• [MATERIAL SUPPLIED]
_ _ _ _ _ _ _
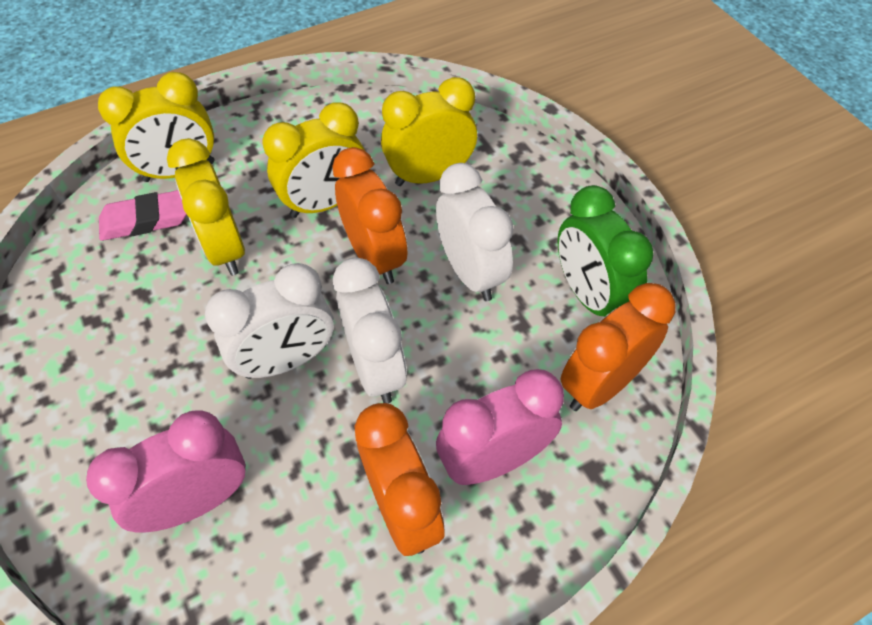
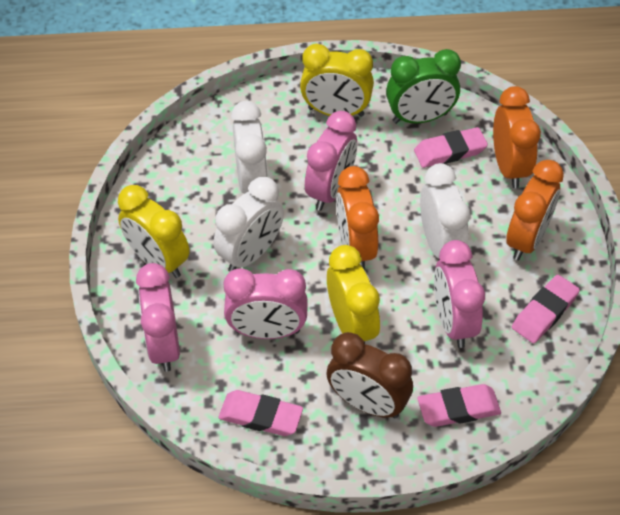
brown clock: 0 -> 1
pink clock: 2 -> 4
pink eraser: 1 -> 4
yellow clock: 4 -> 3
_ _ _ _ _ _ _
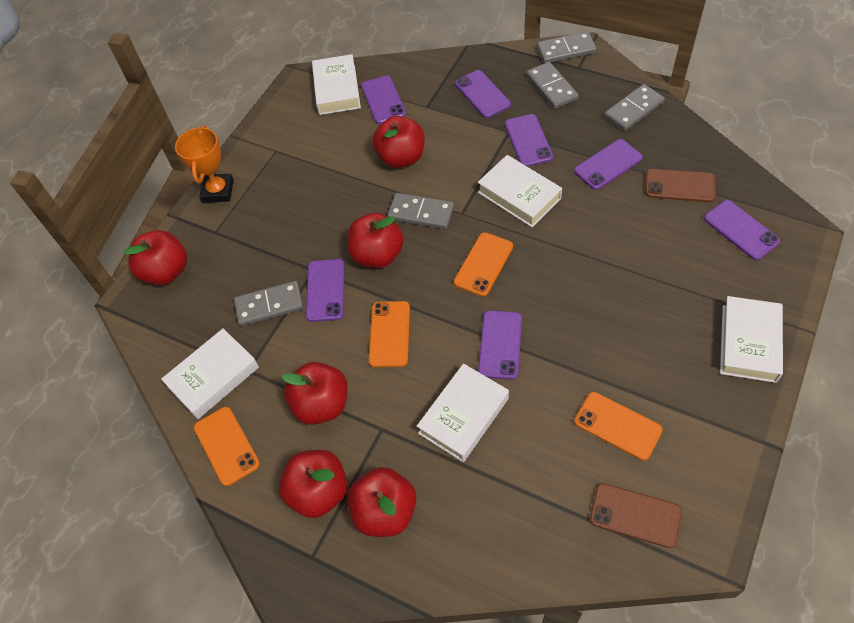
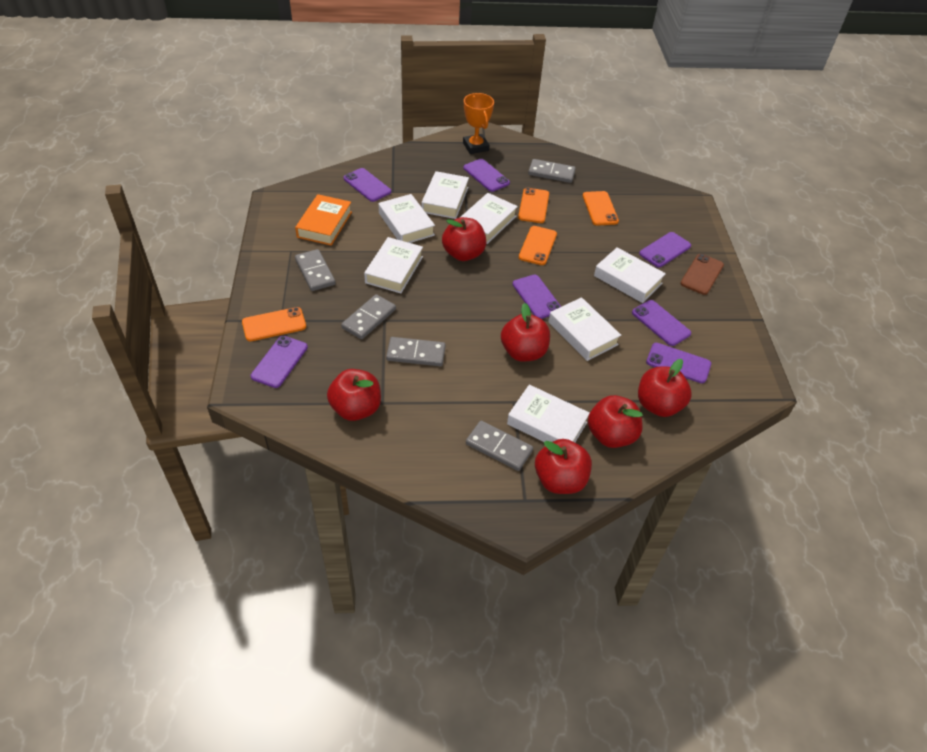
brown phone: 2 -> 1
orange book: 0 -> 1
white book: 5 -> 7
_ _ _ _ _ _ _
• [WHAT IS REQUIRED]
In the entries above, find lines with "clock" and copy each.

• [ANSWER]
brown clock: 0 -> 1
pink clock: 2 -> 4
yellow clock: 4 -> 3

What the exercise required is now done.